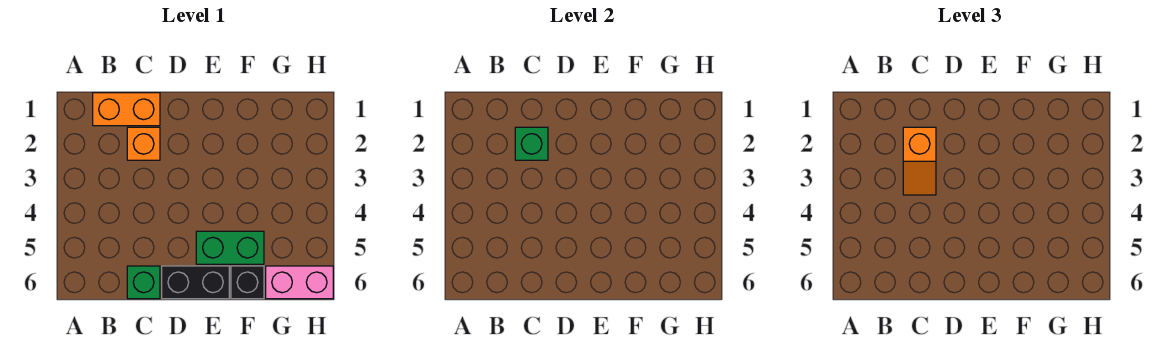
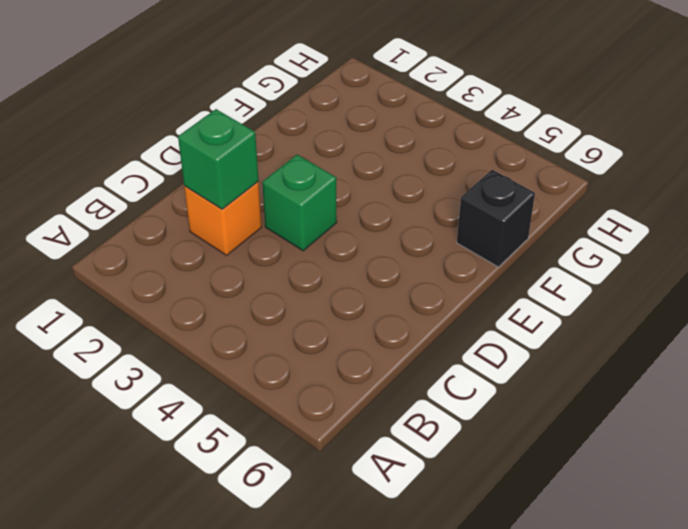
green 1x1 brick [262,155,337,251] -> green 1x1 brick moved to [127,266,160,299]
none -> orange 1x2 brick [93,93,160,126]
none -> black 1x2 brick [162,266,229,299]

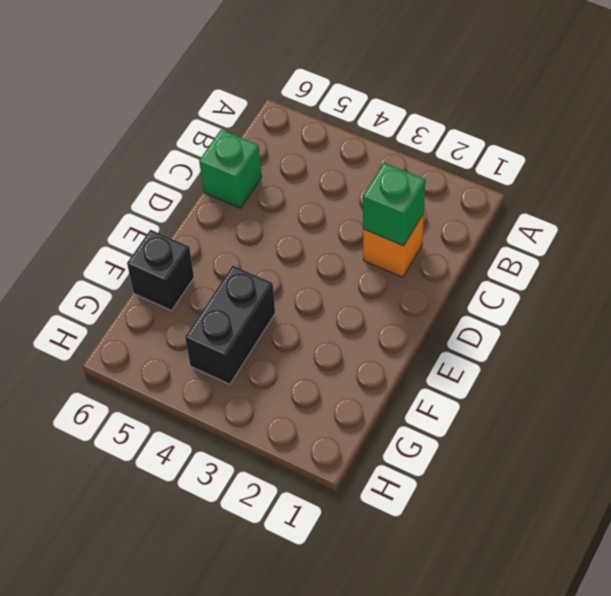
black 1x2 brick [185,266,275,384] -> black 1x2 brick moved to [162,266,229,299]
none -> orange 1x2 brick [93,93,160,126]
none -> green 1x2 brick [196,231,264,264]

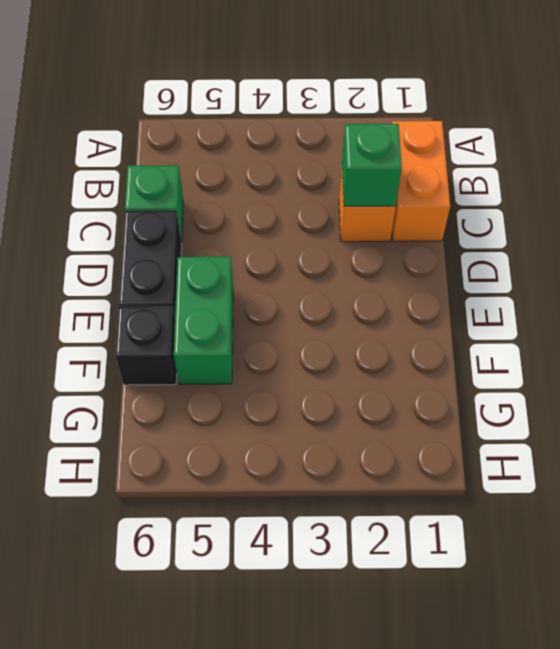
none -> pink 1x2 brick [266,266,333,299]
none -> orange 1x2 slope [903,127,936,195]

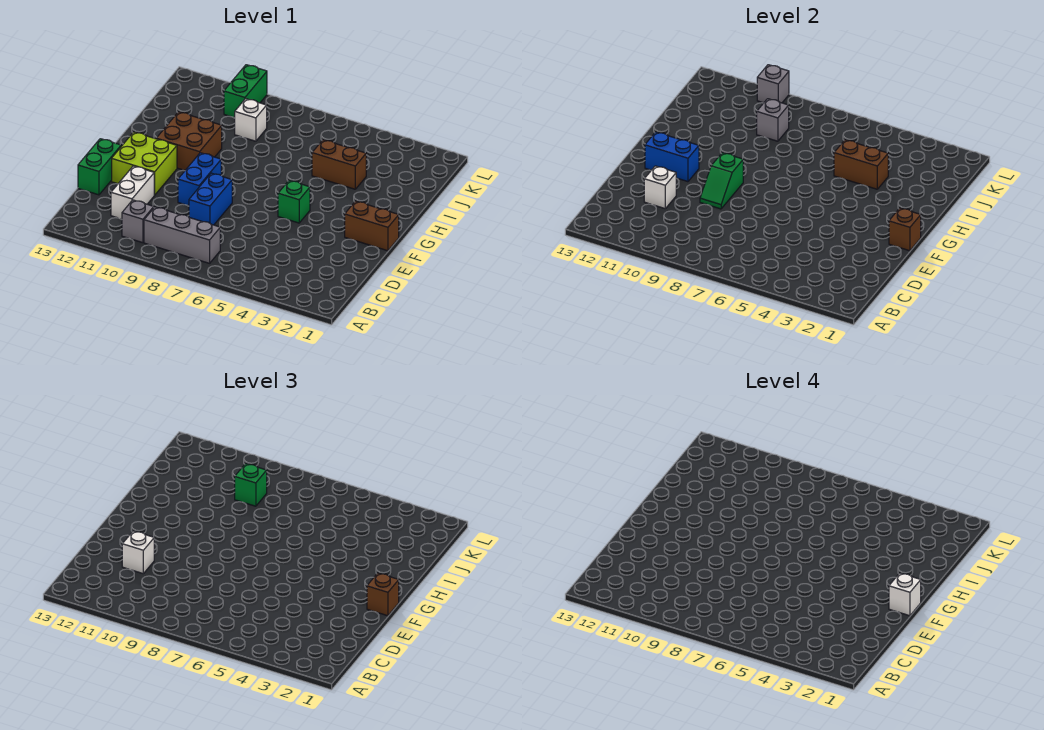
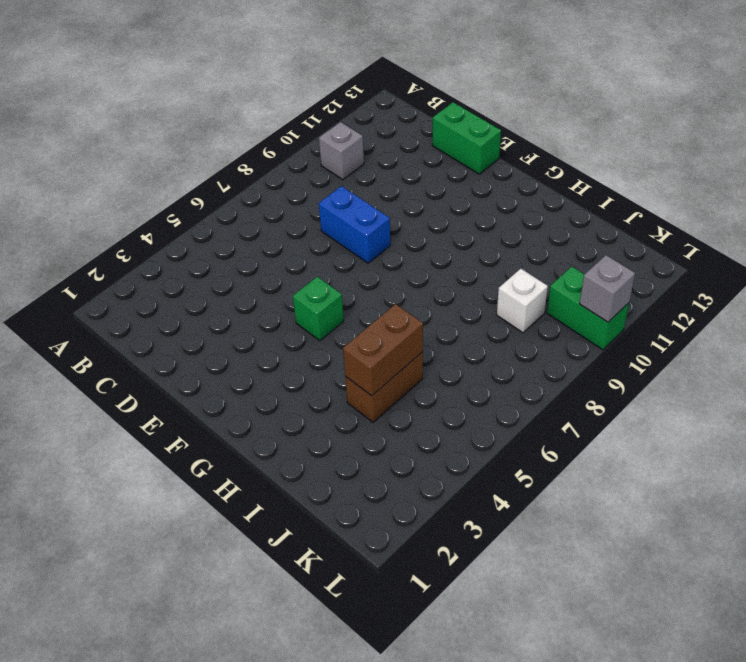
none -> grey 1x3 brick [144,207,220,263]
none -> white 1x2 brick [111,166,154,219]
none -> blue 1x2 brick [178,153,221,206]

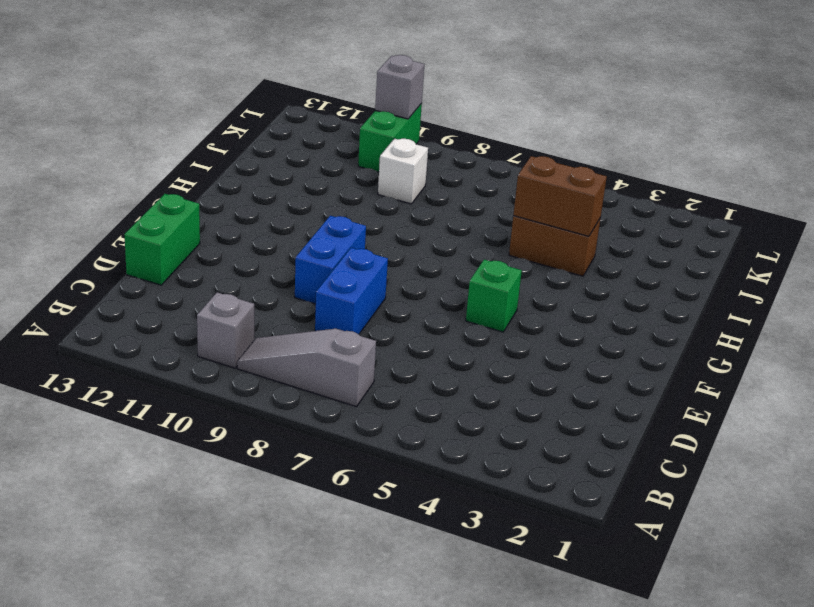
grey 1x3 slope [237,329,376,407] -> grey 1x3 brick [144,207,220,263]
none -> white 1x2 brick [111,166,154,219]
none -> lime 2x2 brick [112,132,177,195]
none -> brown 1x2 brick [345,201,399,251]

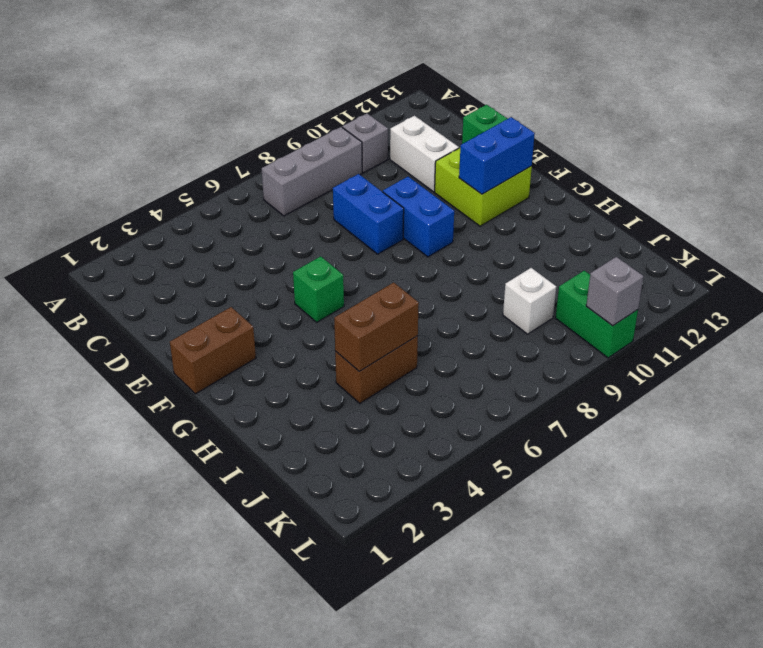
none -> brown 2x2 brick [156,112,222,170]
none -> white 1x1 brick [644,166,676,208]
none -> green 1x2 slope [700,153,743,209]

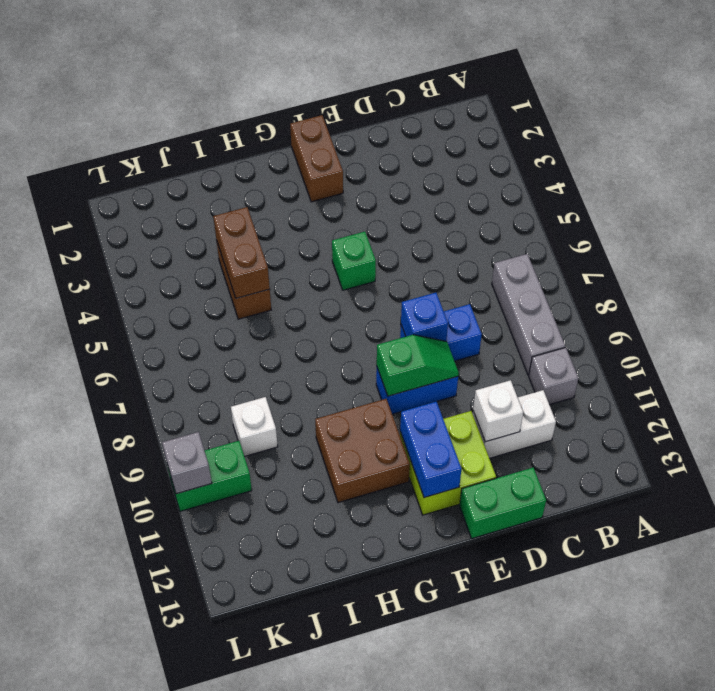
blue 1x1 brick [401,293,448,341] -> none
none -> brown 1x1 brick [889,208,921,251]
none -> grey 1x1 brick [757,99,789,141]
none -> white 1x1 brick [122,531,154,573]

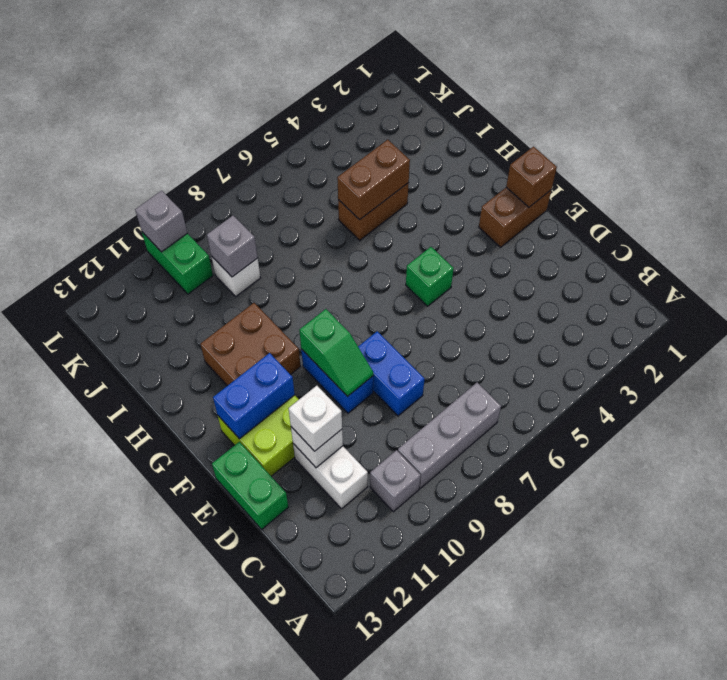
none -> brown 1x1 brick [367,573,399,616]
none -> green 1x1 brick [235,464,267,506]
none -> white 1x1 brick [889,573,921,616]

REQUIRED ACTION: From the first line to the last, repeat the records exactly, leaving out the pictures.

SOLUTION FOR THIS EXERCISE:
green 1x1 brick [262,155,337,251] -> green 1x1 brick moved to [127,266,160,299]
none -> orange 1x2 brick [93,93,160,126]
none -> black 1x2 brick [162,266,229,299]

black 1x2 brick [185,266,275,384] -> black 1x2 brick moved to [162,266,229,299]
none -> orange 1x2 brick [93,93,160,126]
none -> green 1x2 brick [196,231,264,264]

none -> pink 1x2 brick [266,266,333,299]
none -> orange 1x2 slope [903,127,936,195]

none -> grey 1x3 brick [144,207,220,263]
none -> white 1x2 brick [111,166,154,219]
none -> blue 1x2 brick [178,153,221,206]

grey 1x3 slope [237,329,376,407] -> grey 1x3 brick [144,207,220,263]
none -> white 1x2 brick [111,166,154,219]
none -> lime 2x2 brick [112,132,177,195]
none -> brown 1x2 brick [345,201,399,251]

none -> brown 2x2 brick [156,112,222,170]
none -> white 1x1 brick [644,166,676,208]
none -> green 1x2 slope [700,153,743,209]

blue 1x1 brick [401,293,448,341] -> none
none -> brown 1x1 brick [889,208,921,251]
none -> grey 1x1 brick [757,99,789,141]
none -> white 1x1 brick [122,531,154,573]

none -> brown 1x1 brick [367,573,399,616]
none -> green 1x1 brick [235,464,267,506]
none -> white 1x1 brick [889,573,921,616]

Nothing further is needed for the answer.